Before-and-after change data
■ ■ ■ ■

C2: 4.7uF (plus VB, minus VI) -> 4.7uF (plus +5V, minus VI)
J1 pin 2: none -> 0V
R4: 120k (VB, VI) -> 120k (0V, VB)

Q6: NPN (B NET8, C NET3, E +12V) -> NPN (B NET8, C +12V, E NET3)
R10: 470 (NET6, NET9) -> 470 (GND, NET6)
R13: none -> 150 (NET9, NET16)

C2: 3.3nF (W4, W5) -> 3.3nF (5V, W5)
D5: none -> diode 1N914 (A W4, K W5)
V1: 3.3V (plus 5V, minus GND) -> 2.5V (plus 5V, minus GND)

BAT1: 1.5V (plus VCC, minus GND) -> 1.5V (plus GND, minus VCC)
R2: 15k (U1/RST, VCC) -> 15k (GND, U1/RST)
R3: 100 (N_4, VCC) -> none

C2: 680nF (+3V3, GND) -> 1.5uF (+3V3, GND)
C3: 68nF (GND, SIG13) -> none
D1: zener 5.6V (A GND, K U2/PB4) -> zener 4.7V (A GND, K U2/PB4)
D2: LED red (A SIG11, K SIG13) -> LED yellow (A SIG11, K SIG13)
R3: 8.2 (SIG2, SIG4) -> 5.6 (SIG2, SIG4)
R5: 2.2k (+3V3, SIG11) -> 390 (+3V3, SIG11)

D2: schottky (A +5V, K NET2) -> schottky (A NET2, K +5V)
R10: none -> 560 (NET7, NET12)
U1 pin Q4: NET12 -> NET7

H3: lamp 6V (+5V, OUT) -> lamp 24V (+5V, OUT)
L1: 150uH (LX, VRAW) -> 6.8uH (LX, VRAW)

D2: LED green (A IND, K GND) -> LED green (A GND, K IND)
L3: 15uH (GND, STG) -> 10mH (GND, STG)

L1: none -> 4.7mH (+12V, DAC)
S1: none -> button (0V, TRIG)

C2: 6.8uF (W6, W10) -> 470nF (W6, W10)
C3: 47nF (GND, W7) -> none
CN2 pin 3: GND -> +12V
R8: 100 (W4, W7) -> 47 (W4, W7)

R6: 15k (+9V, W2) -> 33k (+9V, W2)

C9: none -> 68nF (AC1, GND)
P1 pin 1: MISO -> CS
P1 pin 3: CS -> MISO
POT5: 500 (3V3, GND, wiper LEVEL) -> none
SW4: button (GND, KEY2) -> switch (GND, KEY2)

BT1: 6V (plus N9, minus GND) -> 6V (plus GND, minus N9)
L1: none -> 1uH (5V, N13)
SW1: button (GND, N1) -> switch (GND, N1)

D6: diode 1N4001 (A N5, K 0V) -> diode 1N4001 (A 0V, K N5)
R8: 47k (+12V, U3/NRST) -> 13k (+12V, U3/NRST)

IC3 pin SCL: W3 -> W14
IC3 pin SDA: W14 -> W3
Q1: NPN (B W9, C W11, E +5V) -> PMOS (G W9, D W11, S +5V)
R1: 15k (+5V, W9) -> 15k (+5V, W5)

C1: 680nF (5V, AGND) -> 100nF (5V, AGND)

■ ■ ■ ■

■ **EXERCISE REQUIREMENTS**
How many lines of the records contain the word "minus"? Reply with the number and nothing else.

■ **RESULT**
4